STORED DATA:
● ● ● ● ●
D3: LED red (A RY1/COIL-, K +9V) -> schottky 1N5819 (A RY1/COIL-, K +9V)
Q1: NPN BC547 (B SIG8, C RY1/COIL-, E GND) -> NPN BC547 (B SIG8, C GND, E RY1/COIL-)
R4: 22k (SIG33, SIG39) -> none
● ● ● ● ●
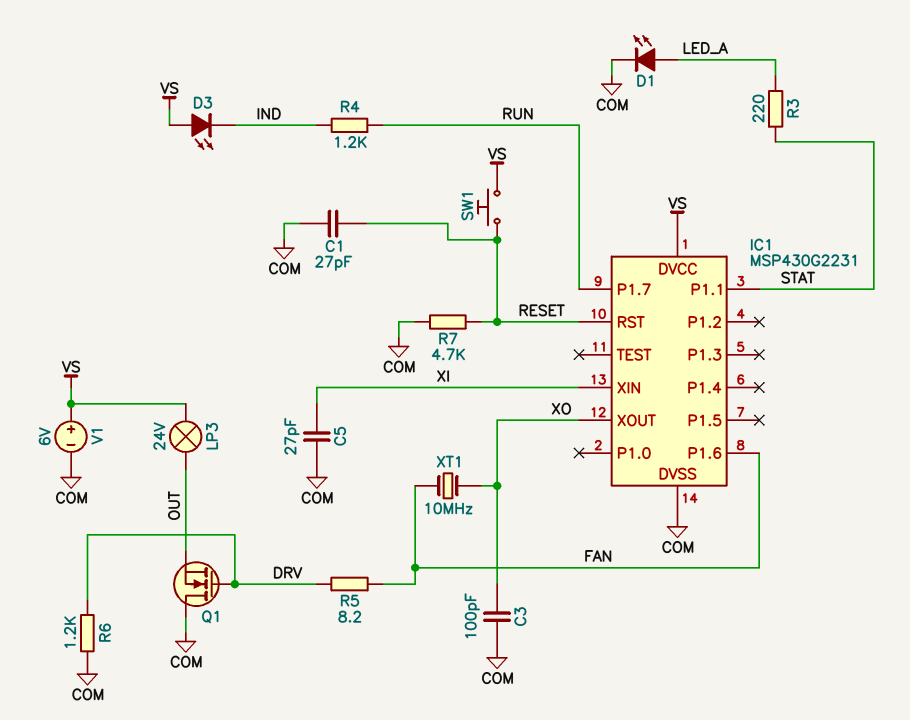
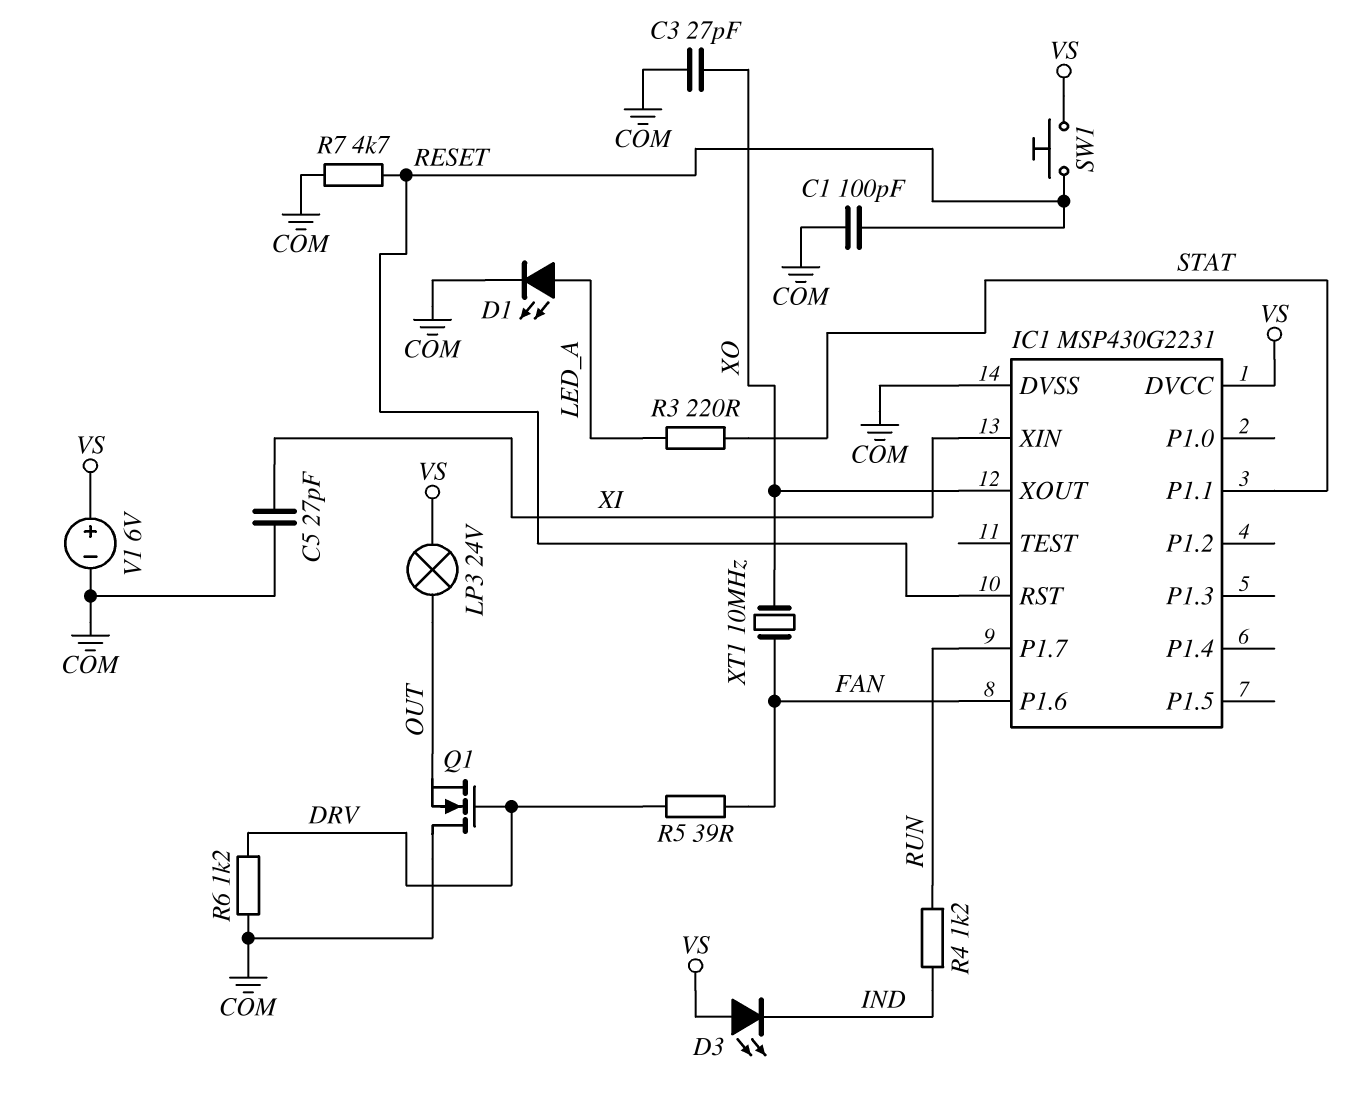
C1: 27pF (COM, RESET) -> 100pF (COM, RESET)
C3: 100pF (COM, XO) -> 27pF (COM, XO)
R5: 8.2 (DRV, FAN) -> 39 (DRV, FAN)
● ● ● ● ●
YOUR INSTRUCTIONS: Produce only the lines from the line containing "C1: 27pF (COM, RESET) -> 100pF (COM, RESET)" through the line containing "R5: 8.2 (DRV, FAN) -> 39 (DRV, FAN)", inclusive of both, exactly as they stand in the entries above.

WRITTEN ANSWER:
C1: 27pF (COM, RESET) -> 100pF (COM, RESET)
C3: 100pF (COM, XO) -> 27pF (COM, XO)
R5: 8.2 (DRV, FAN) -> 39 (DRV, FAN)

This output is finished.